→ **Material to process**:
=== Begin Enclosure ===

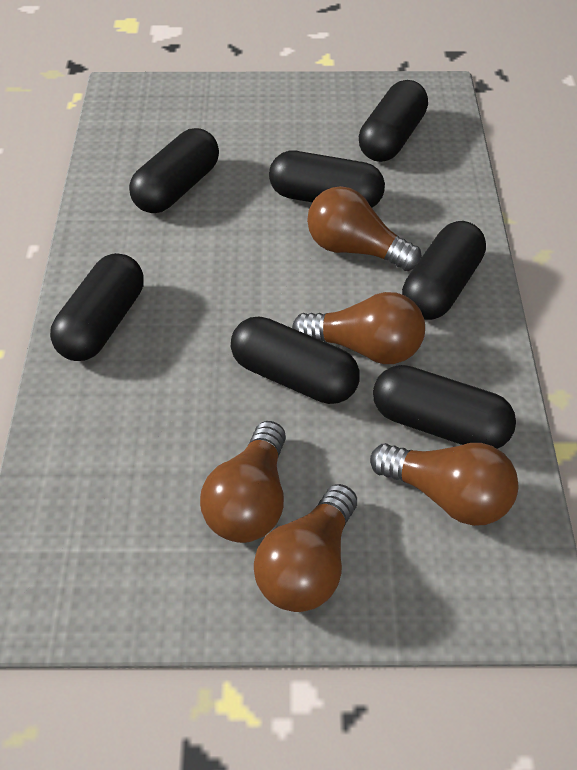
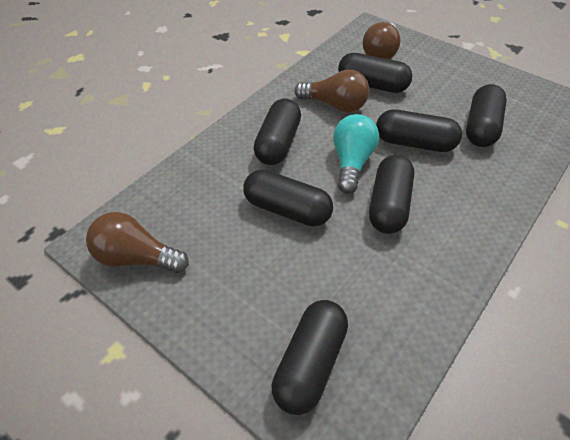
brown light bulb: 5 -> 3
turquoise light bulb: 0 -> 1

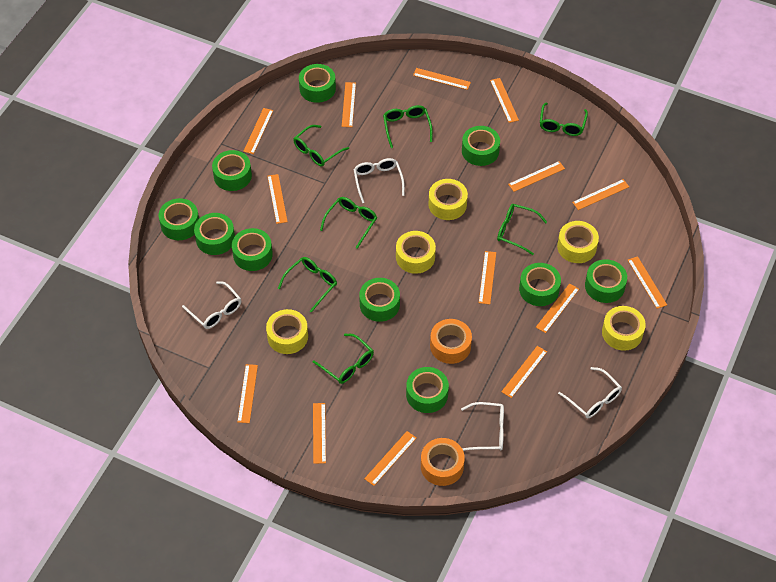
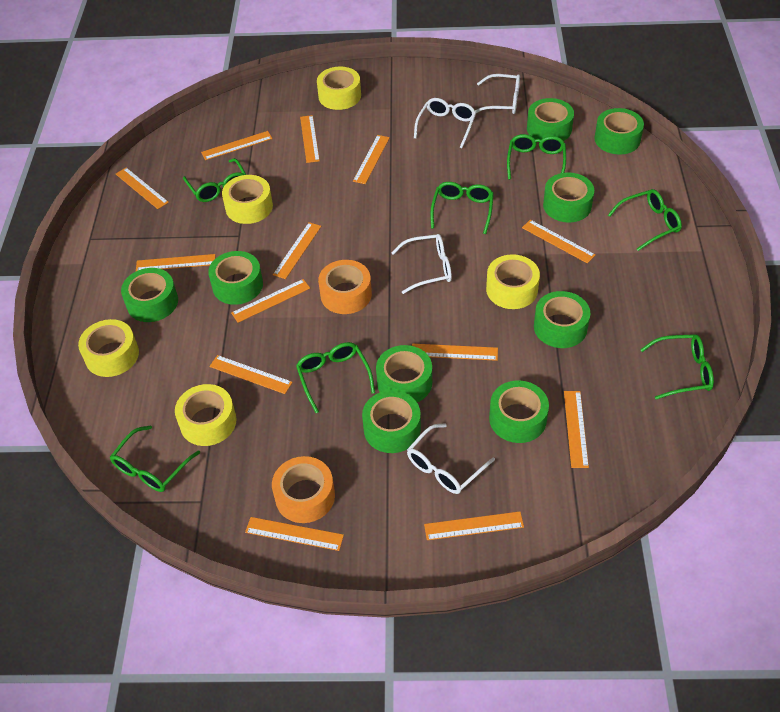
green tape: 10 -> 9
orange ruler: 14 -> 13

=== End Enclosure ===
=== Begin Enclosure ===

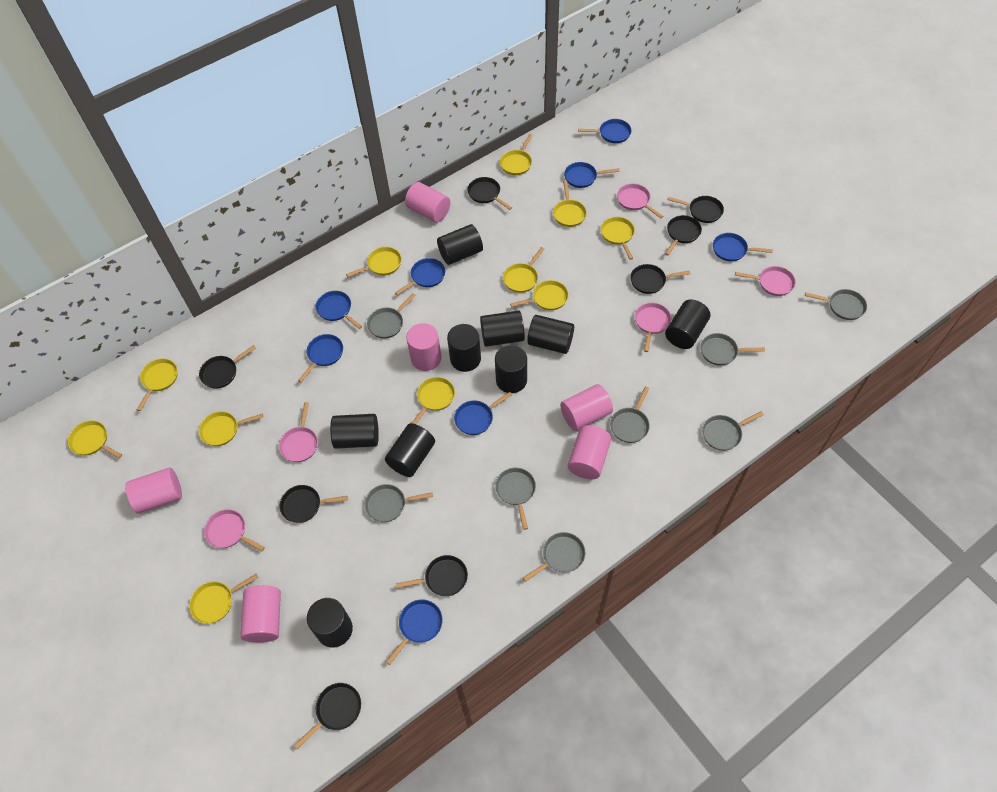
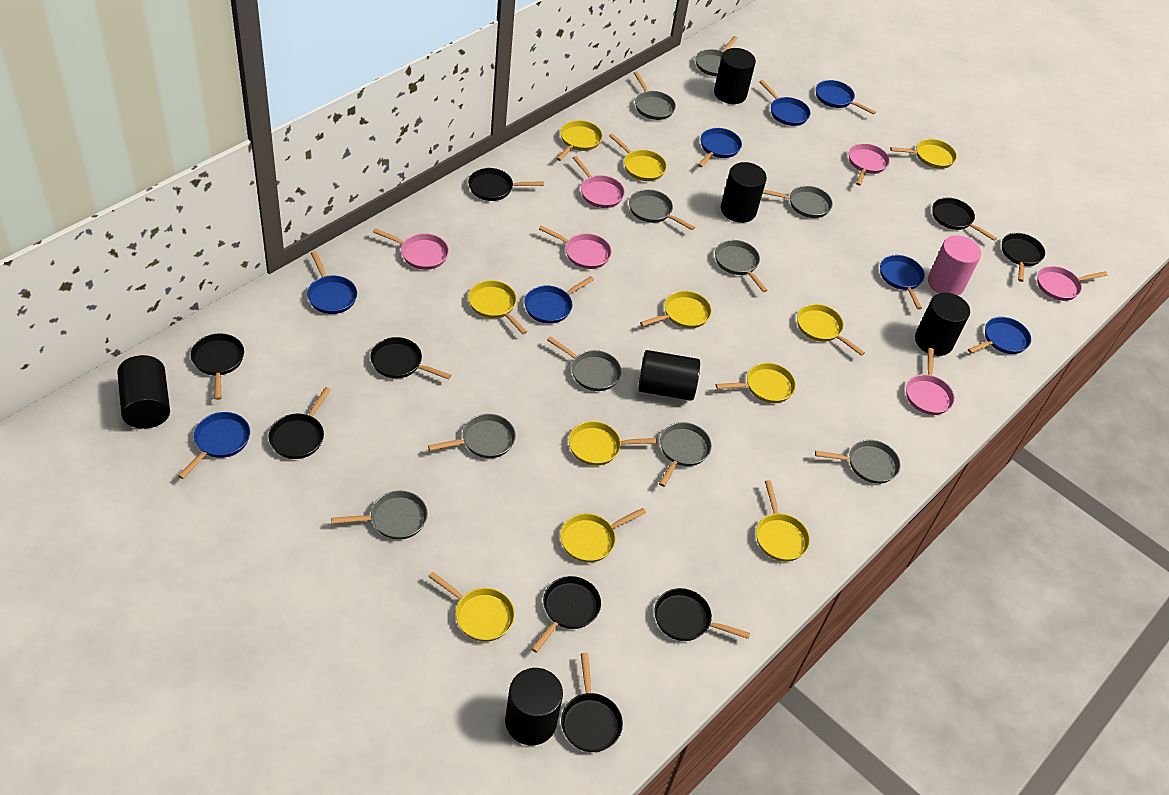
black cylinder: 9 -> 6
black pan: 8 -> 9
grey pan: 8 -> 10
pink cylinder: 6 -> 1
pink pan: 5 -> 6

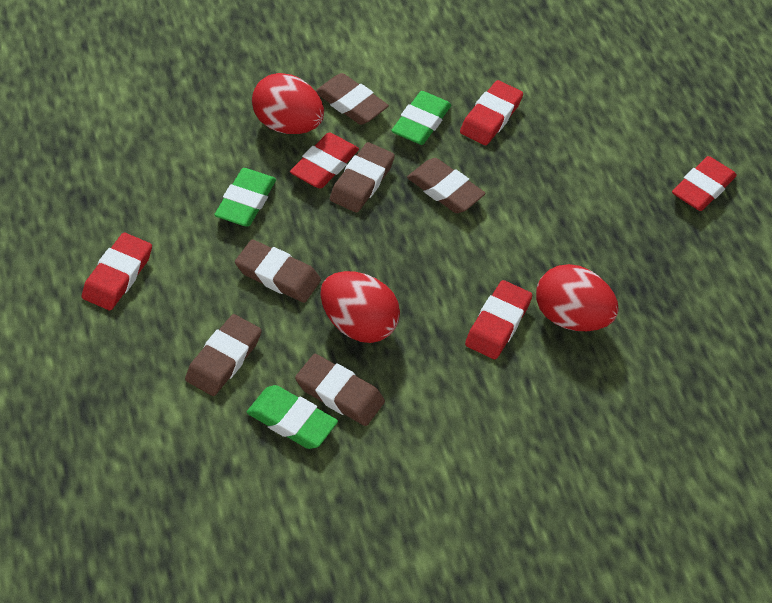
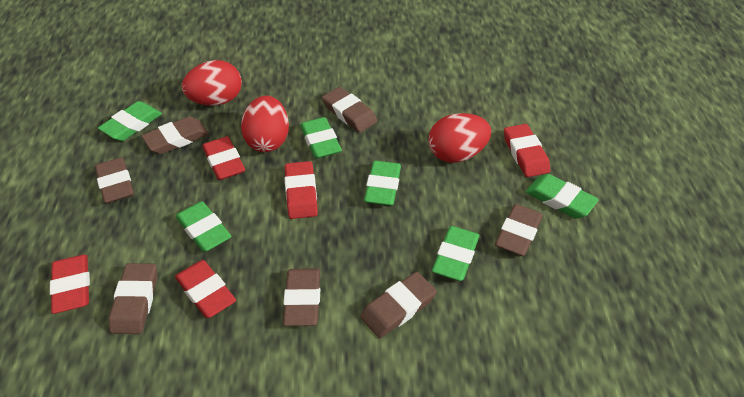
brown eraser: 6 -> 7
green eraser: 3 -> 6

=== End Enclosure ===

→ **Requirement**: Your answer must be the exact lines from the records above, from the one containing "brown light bulb: 5 -> 3" through the one containing "orange ruler: 14 -> 13", both included, with every picture left out.

→ **Task response**:
brown light bulb: 5 -> 3
turquoise light bulb: 0 -> 1

green tape: 10 -> 9
orange ruler: 14 -> 13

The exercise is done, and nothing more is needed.